**Exercise**:
Your answer must be an exact copy of the records below, minus the pictures.

**Raw data**:

=== Section Start ===

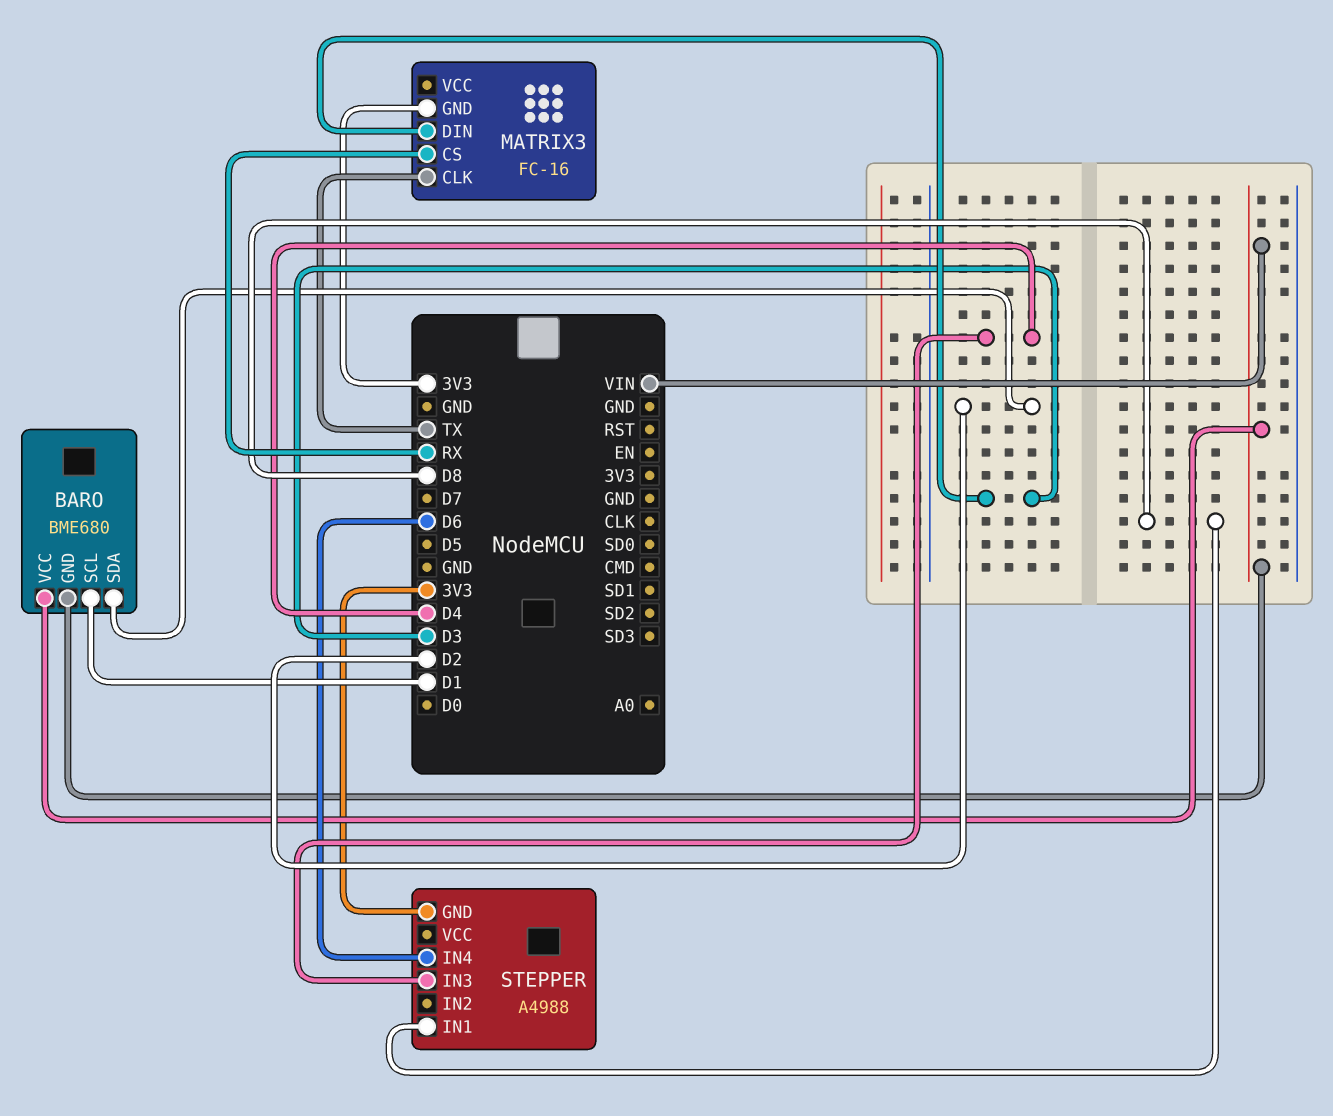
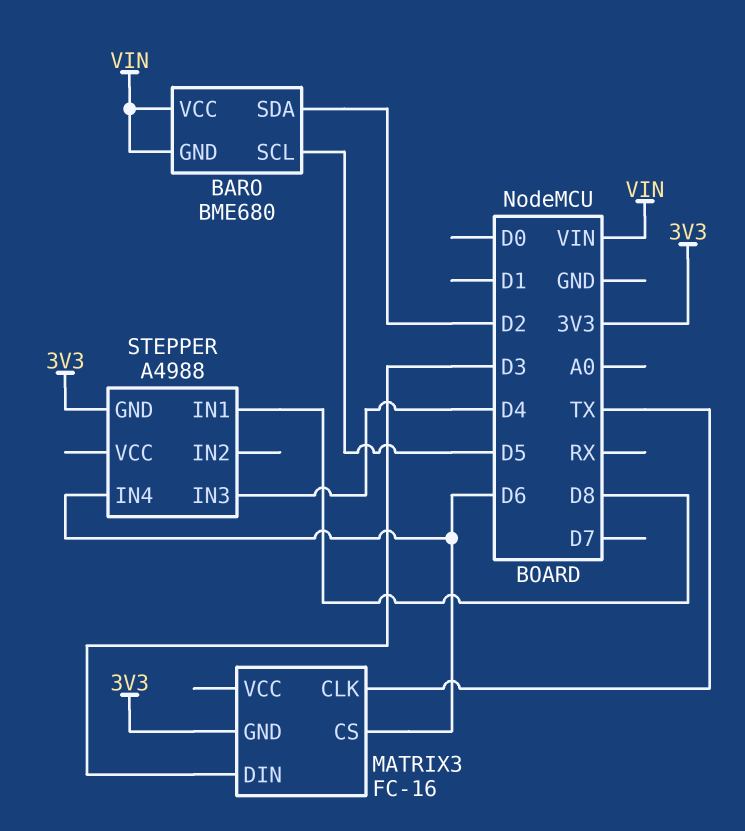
BARO pin SCL: D1 -> D5
MATRIX3 pin CS: RX -> D6

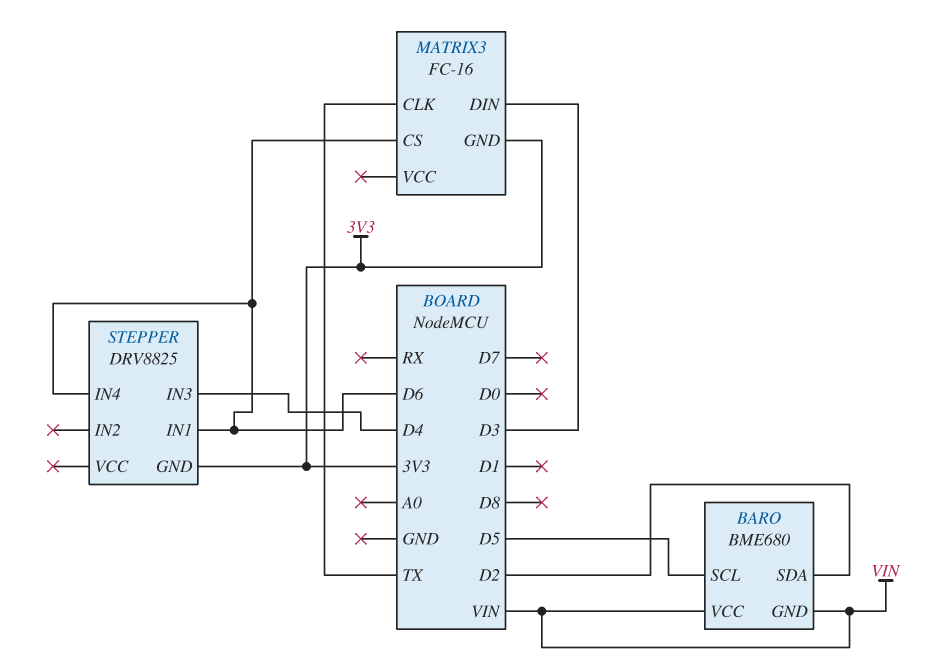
STEPPER: A4988 -> DRV8825
STEPPER pin IN1: D8 -> D6

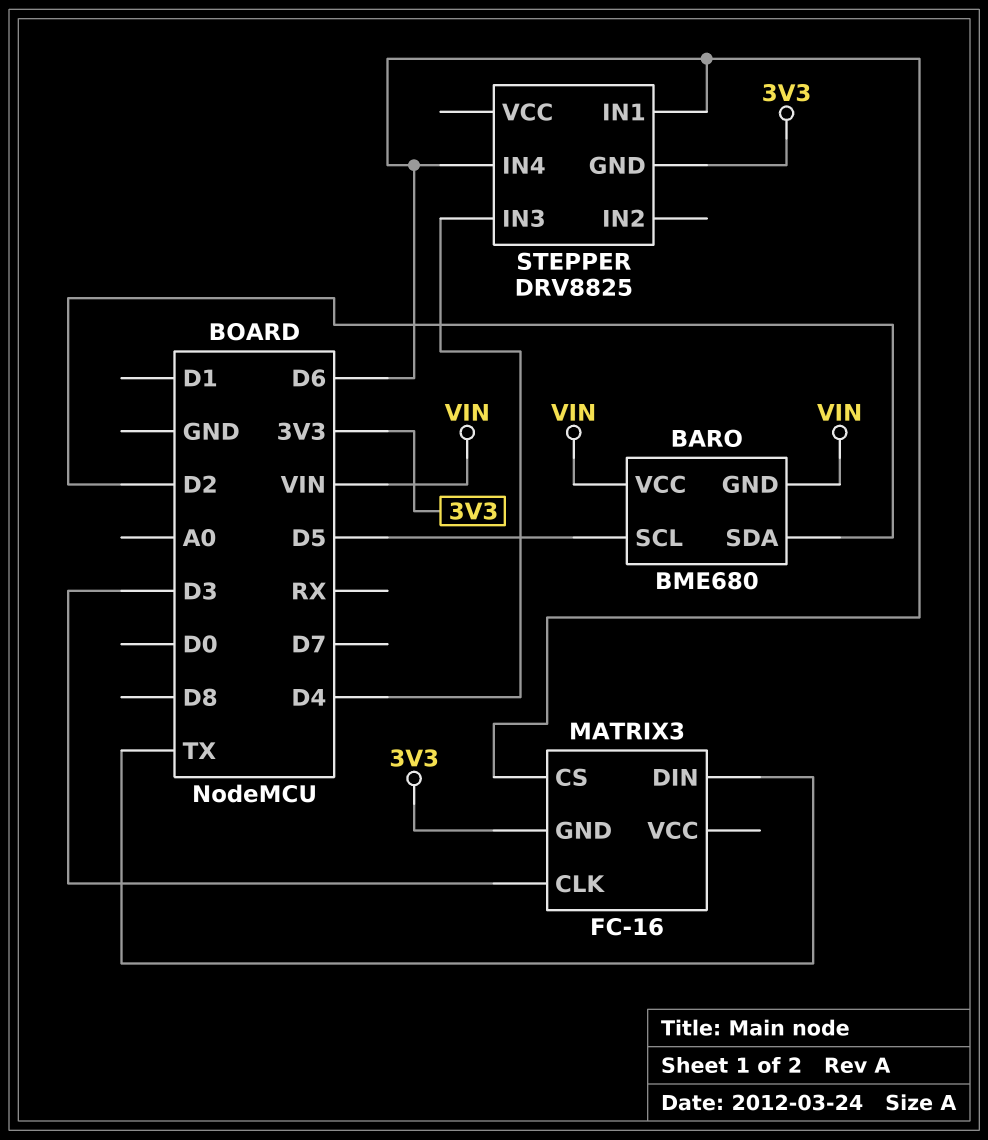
MATRIX3 pin CLK: TX -> D3
MATRIX3 pin DIN: D3 -> TX

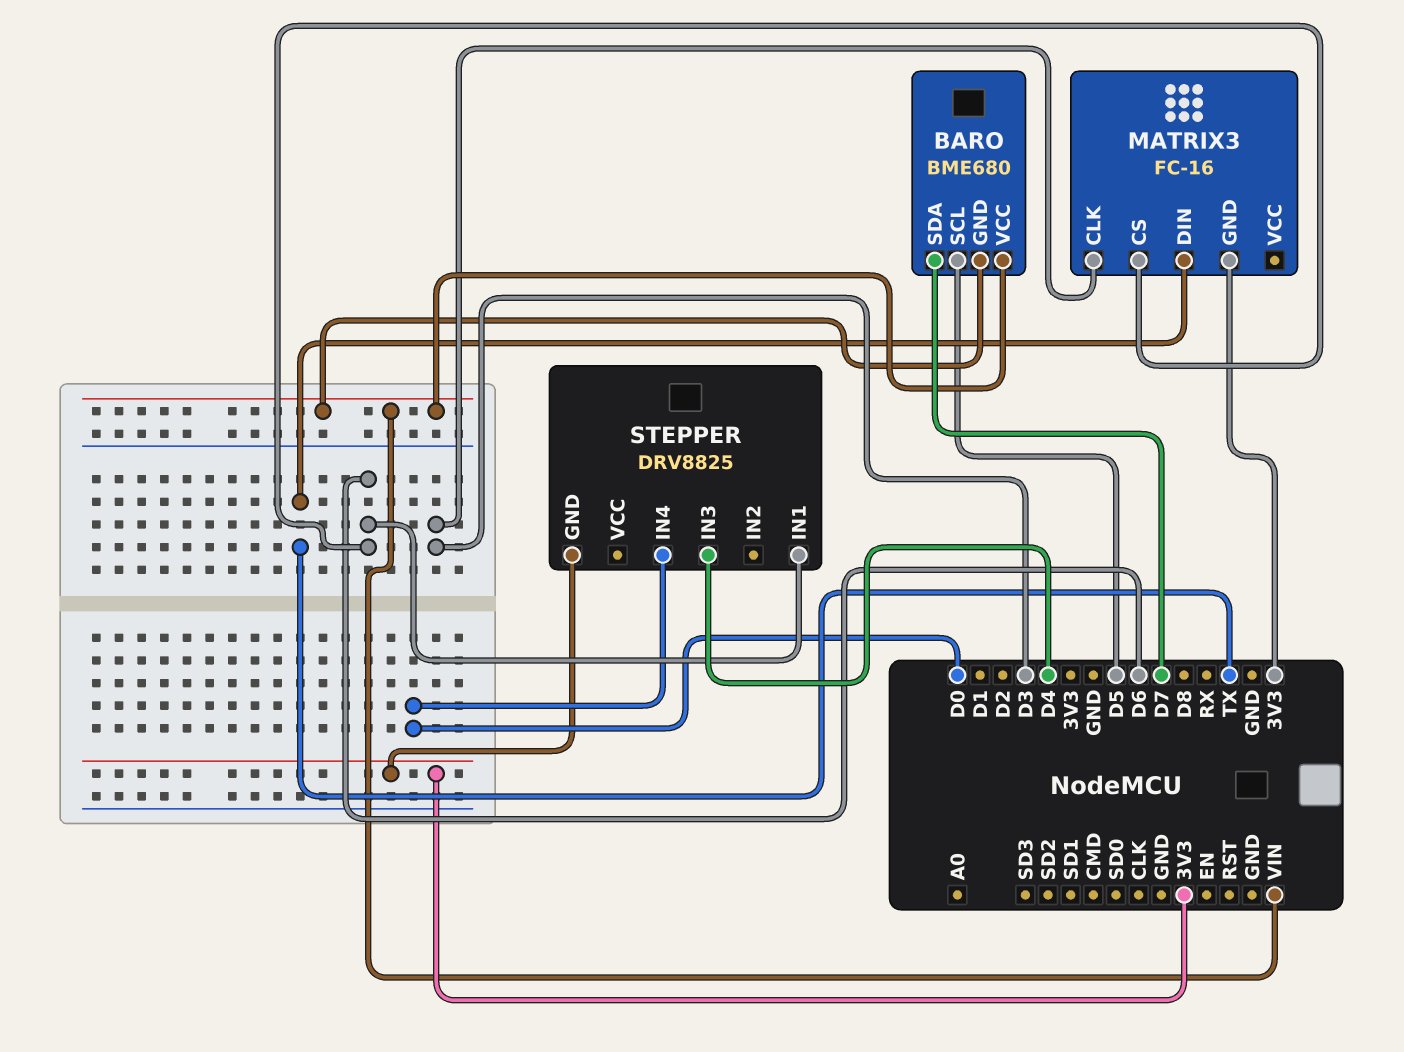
BARO pin SDA: D2 -> D7
STEPPER pin IN4: D6 -> D0

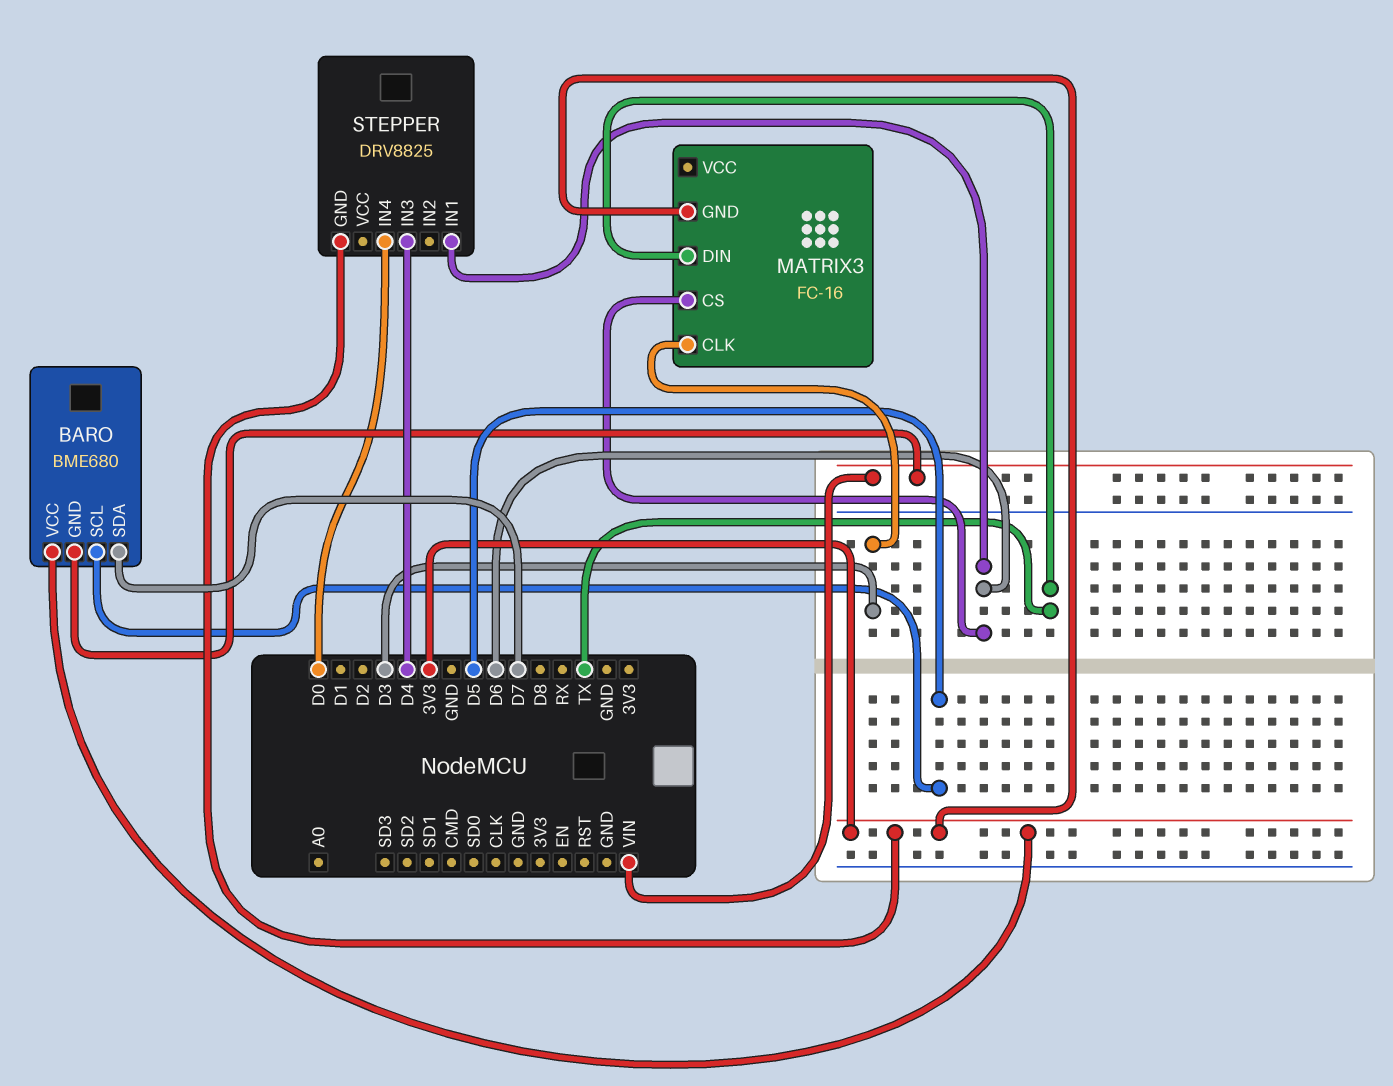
BARO pin VCC: VIN -> 3V3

=== Section End ===

**Exercise answer**:
BARO pin SCL: D1 -> D5
MATRIX3 pin CS: RX -> D6

STEPPER: A4988 -> DRV8825
STEPPER pin IN1: D8 -> D6

MATRIX3 pin CLK: TX -> D3
MATRIX3 pin DIN: D3 -> TX

BARO pin SDA: D2 -> D7
STEPPER pin IN4: D6 -> D0

BARO pin VCC: VIN -> 3V3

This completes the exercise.